Exercise instructions:
In the data below, how many lines contain the string "BARO"? Reply with the number only.

*** Record extracts Section Begins ***

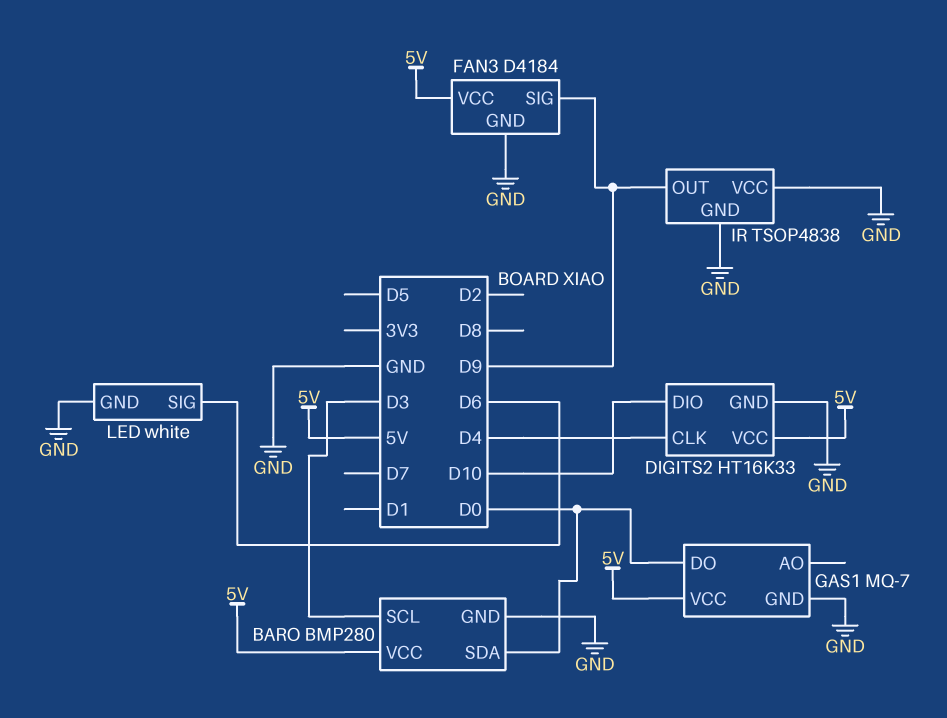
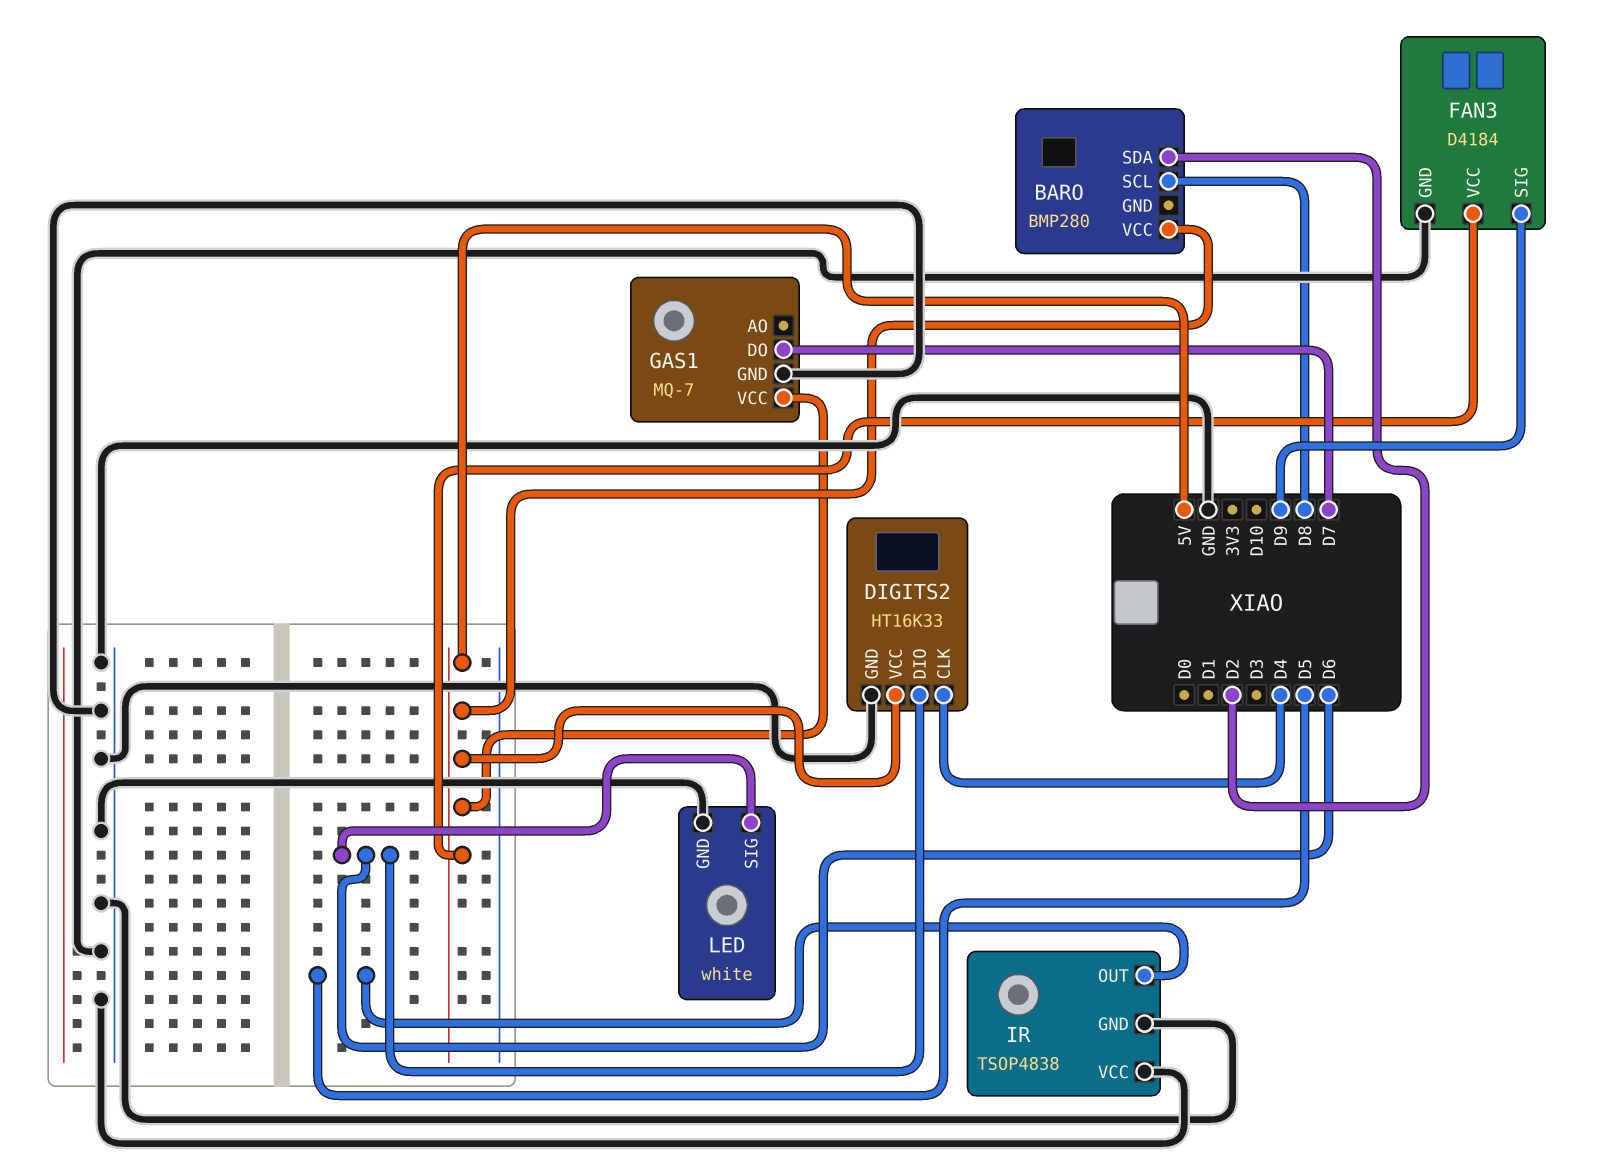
BARO pin GND: GND -> none
BARO pin SCL: D3 -> D8
BARO pin SDA: D0 -> D2
DIGITS2 pin DIO: D10 -> D6
GAS1 pin DO: D0 -> D7
IR pin OUT: D9 -> D5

*** Record extracts Section Ends ***

Result:
3